### [EXERCISE DESCRIPTION]
Set down, exactly, every line from the top of the listing through the one holding "[45 182 111 293]".

### [DATA]

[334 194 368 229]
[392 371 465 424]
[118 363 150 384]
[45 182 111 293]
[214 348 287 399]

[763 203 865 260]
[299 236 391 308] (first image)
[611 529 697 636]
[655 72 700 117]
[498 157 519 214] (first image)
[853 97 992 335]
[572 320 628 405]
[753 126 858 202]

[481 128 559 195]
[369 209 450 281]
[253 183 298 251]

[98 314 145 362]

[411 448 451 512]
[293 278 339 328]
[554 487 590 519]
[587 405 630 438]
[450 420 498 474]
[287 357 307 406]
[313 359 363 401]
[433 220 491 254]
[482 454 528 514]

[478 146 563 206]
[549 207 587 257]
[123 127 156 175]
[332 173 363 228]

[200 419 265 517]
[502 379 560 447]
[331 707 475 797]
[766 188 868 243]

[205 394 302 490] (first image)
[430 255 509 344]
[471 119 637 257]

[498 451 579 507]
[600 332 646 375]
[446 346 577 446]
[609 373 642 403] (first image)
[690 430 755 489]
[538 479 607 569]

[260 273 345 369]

### [TASK ANSWER]
[334 194 368 229]
[392 371 465 424]
[118 363 150 384]
[45 182 111 293]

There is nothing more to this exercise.